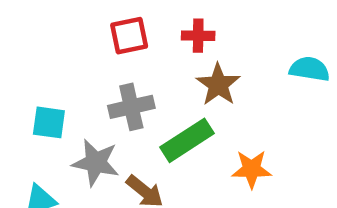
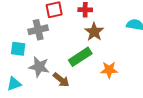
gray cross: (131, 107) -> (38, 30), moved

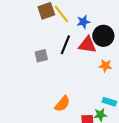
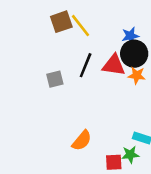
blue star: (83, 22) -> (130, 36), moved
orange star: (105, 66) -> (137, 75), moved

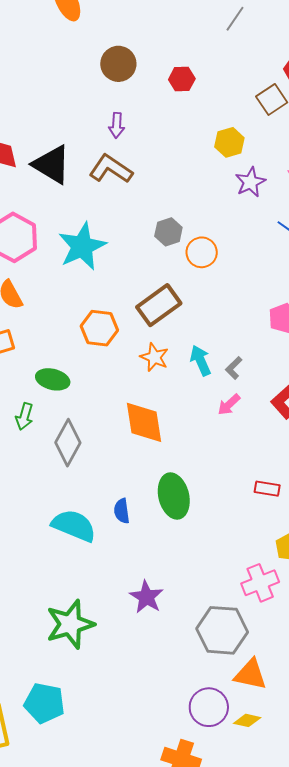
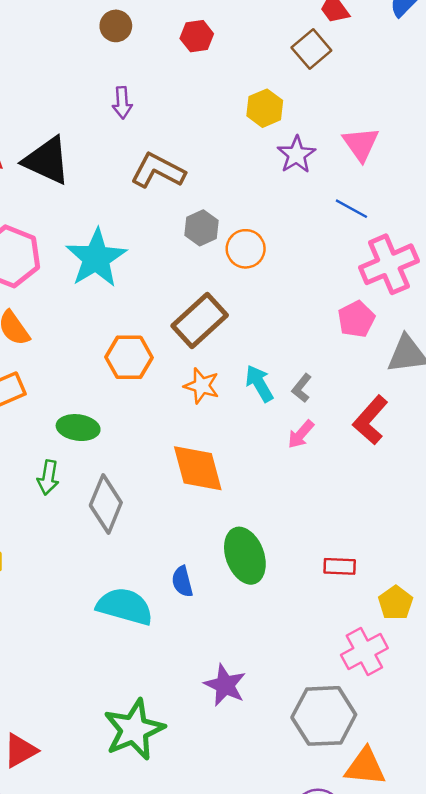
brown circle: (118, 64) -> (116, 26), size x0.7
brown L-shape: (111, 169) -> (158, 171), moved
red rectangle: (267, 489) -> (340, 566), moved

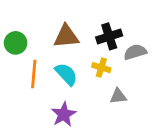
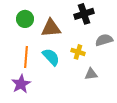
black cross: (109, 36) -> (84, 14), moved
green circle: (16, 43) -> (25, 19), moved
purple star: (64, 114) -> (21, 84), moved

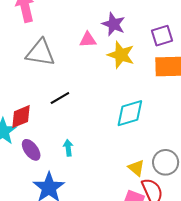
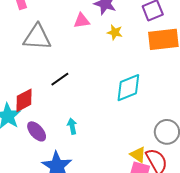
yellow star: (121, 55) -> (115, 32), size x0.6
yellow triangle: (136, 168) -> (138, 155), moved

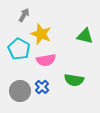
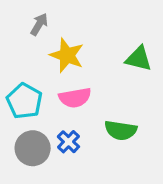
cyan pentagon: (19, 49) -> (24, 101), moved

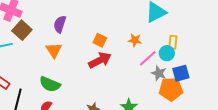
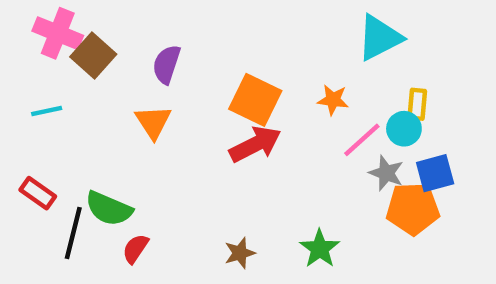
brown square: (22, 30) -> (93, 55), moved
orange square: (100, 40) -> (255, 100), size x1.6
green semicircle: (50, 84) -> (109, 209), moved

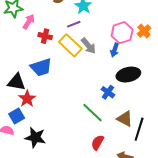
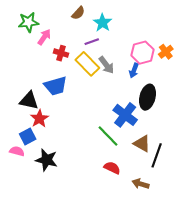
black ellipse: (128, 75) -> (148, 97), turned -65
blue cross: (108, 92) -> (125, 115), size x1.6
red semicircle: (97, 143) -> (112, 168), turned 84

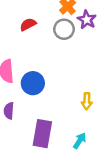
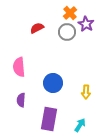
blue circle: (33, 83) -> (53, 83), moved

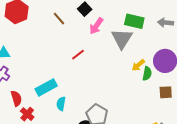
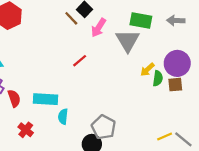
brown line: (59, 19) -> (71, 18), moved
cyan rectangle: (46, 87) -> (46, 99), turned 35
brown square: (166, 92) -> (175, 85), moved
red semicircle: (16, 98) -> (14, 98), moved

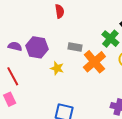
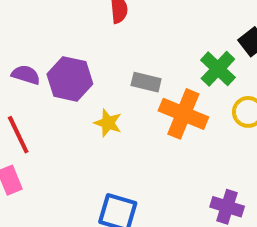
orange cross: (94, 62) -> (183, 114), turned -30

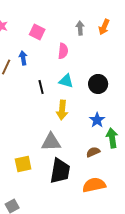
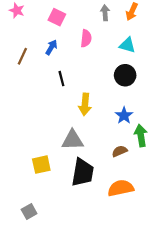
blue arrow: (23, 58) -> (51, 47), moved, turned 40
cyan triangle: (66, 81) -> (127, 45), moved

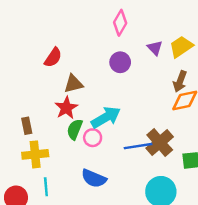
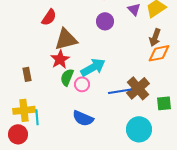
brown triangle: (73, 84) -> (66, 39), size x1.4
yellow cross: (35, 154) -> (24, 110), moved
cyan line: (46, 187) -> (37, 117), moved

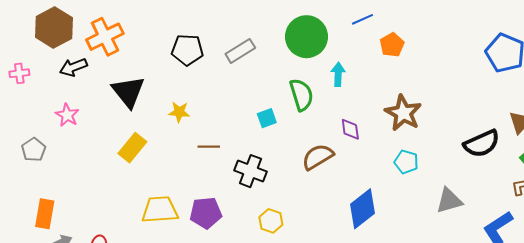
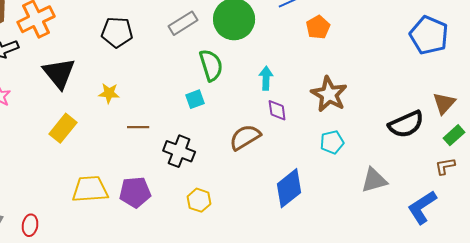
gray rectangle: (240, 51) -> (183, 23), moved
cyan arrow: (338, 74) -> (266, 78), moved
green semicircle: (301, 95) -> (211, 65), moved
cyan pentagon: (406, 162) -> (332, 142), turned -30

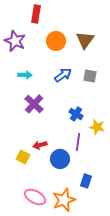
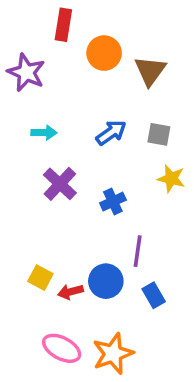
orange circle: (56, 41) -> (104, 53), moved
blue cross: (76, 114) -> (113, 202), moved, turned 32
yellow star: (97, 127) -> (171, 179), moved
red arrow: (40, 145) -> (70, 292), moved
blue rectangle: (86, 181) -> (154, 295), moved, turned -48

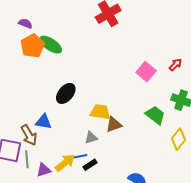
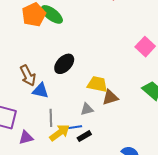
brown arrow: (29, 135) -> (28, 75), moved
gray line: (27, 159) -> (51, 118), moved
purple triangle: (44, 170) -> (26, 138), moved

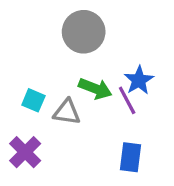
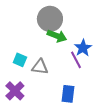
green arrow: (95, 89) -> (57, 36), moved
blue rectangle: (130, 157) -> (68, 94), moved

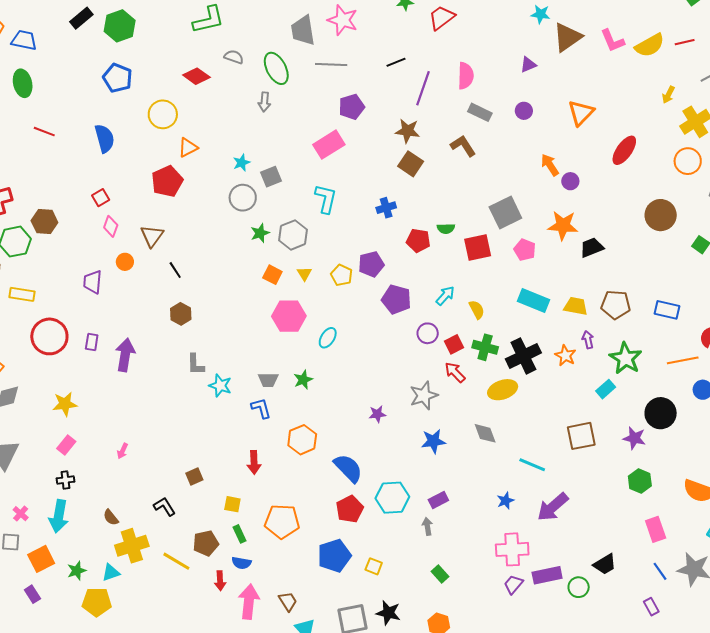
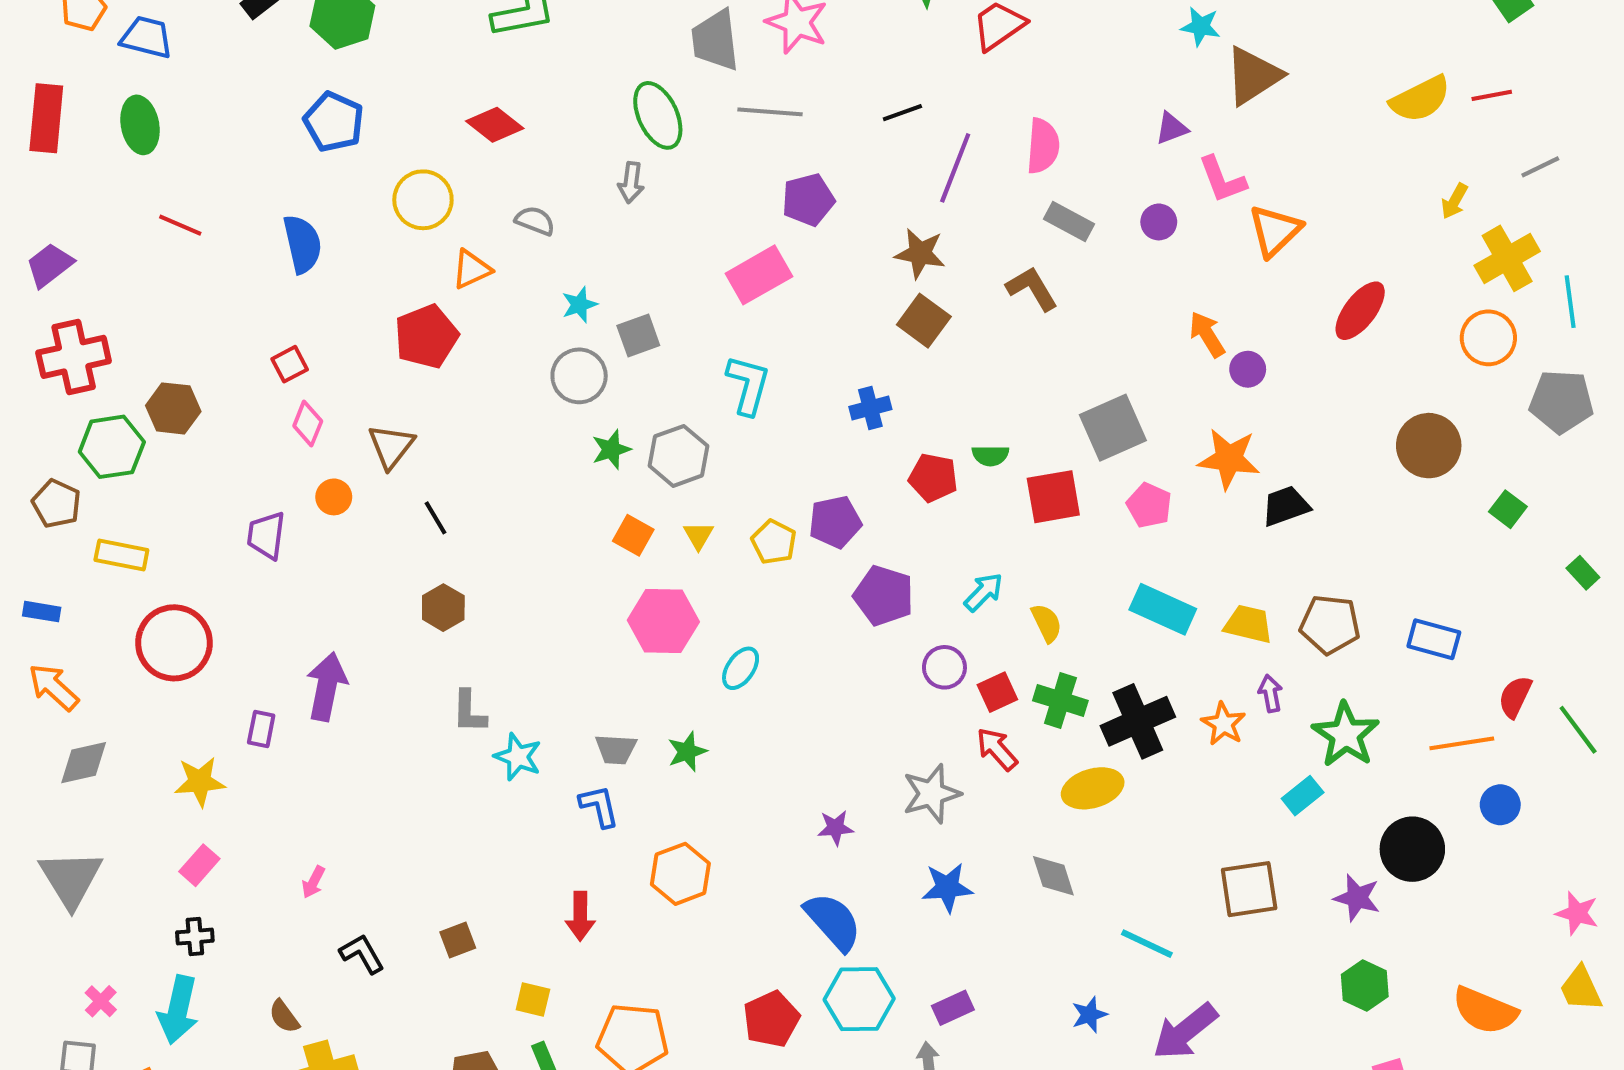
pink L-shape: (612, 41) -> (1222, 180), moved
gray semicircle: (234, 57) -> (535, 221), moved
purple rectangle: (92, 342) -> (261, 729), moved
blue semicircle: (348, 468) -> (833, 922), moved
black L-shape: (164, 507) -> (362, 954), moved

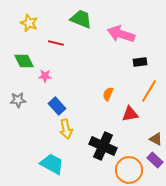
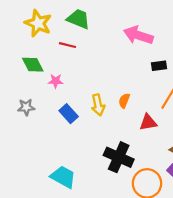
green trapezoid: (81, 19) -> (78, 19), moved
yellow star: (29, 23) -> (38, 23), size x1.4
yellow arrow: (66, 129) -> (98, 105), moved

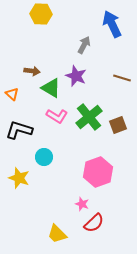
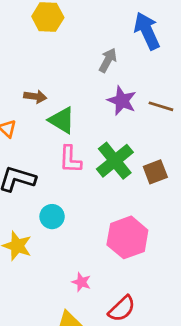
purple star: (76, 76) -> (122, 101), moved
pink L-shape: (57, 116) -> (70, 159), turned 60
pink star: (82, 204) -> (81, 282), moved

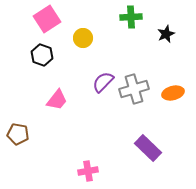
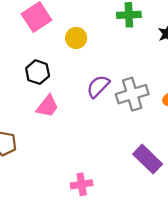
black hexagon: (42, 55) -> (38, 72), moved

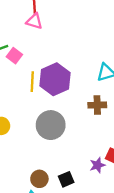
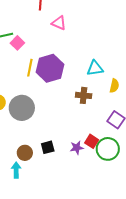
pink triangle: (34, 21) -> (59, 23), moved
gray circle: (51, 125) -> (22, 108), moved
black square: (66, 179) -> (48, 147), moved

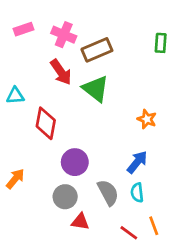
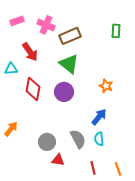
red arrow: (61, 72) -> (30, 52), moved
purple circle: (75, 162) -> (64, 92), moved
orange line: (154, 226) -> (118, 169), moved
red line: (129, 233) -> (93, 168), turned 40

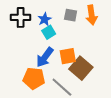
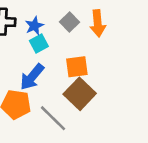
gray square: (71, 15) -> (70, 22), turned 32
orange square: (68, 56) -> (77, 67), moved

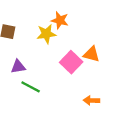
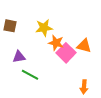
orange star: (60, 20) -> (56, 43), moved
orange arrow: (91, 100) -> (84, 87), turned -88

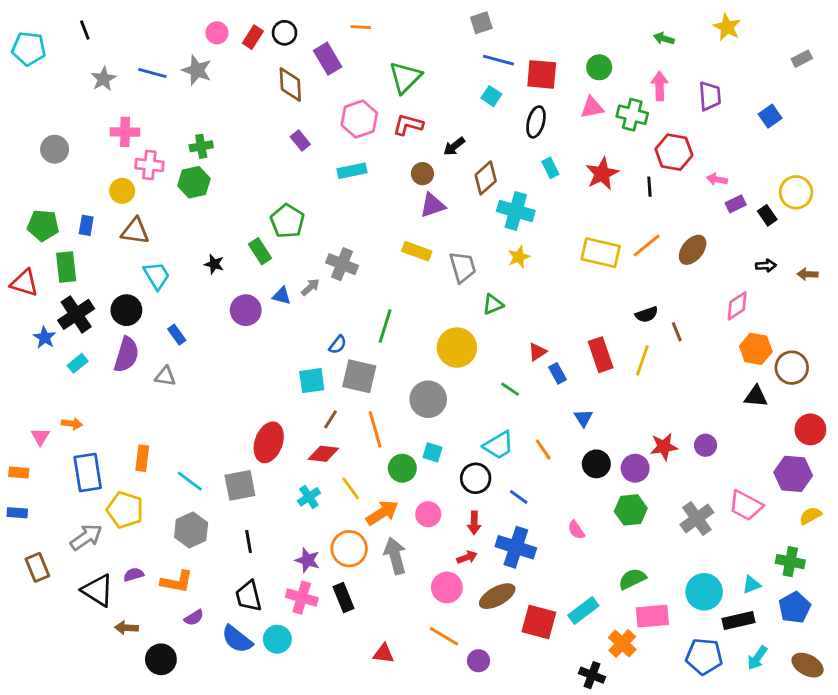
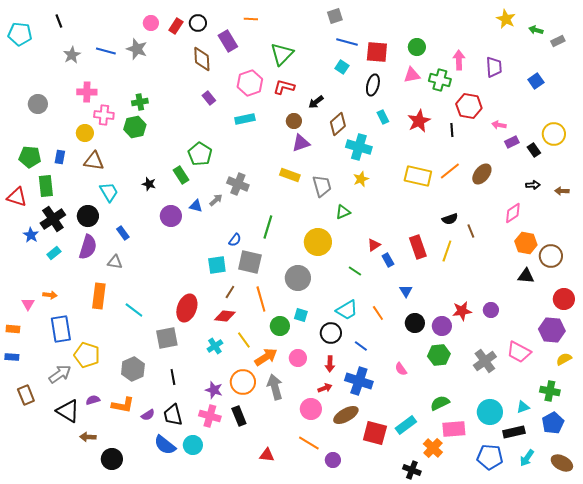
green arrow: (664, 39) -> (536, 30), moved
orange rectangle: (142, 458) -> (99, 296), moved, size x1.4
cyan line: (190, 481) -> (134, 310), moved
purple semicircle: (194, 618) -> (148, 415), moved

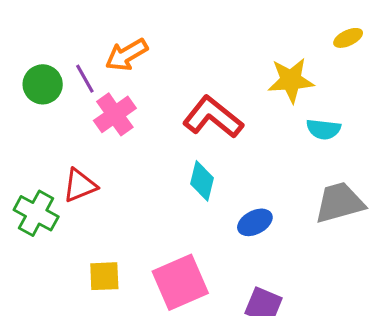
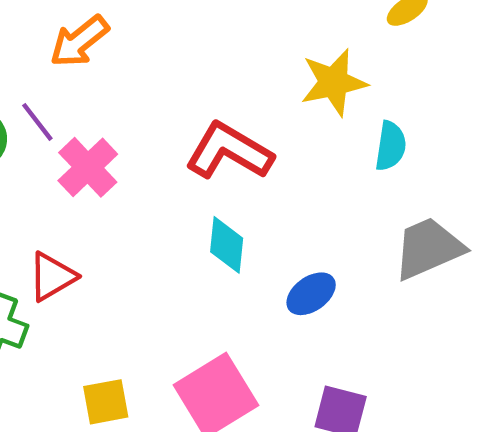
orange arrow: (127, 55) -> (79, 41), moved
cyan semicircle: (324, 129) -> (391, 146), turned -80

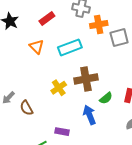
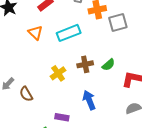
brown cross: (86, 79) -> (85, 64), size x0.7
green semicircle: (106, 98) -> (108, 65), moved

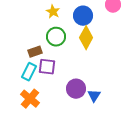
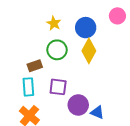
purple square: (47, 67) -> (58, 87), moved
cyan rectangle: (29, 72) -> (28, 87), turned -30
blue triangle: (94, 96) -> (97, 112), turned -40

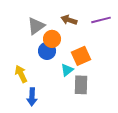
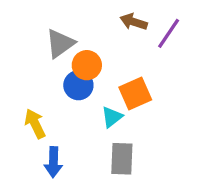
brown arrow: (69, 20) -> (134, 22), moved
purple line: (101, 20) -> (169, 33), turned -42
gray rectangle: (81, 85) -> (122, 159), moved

-=-=-=-=-

-- Work request --
From the first line through the line with "red semicircle: (16, 98) -> (14, 98), moved", output those lines of the entries above exactly, and nothing else, with the pictures left out.

-- Answer to the problem --
gray cross: (131, 107) -> (38, 30), moved

blue star: (83, 22) -> (130, 36), moved
orange star: (105, 66) -> (137, 75), moved

brown circle: (118, 64) -> (116, 26), size x0.7
brown L-shape: (111, 169) -> (158, 171), moved
red rectangle: (267, 489) -> (340, 566), moved

black cross: (109, 36) -> (84, 14), moved
green circle: (16, 43) -> (25, 19), moved
purple star: (64, 114) -> (21, 84), moved

yellow star: (121, 55) -> (115, 32), size x0.6
yellow triangle: (136, 168) -> (138, 155), moved

cyan pentagon: (19, 49) -> (24, 101), moved

brown square: (22, 30) -> (93, 55), moved
orange square: (100, 40) -> (255, 100), size x1.6
green semicircle: (50, 84) -> (109, 209), moved

black ellipse: (128, 75) -> (148, 97), turned -65
blue cross: (108, 92) -> (125, 115), size x1.6
red semicircle: (97, 143) -> (112, 168), turned 84

blue circle: (33, 83) -> (53, 83), moved

brown line: (59, 19) -> (71, 18), moved
cyan rectangle: (46, 87) -> (46, 99), turned 35
brown square: (166, 92) -> (175, 85), moved
red semicircle: (16, 98) -> (14, 98), moved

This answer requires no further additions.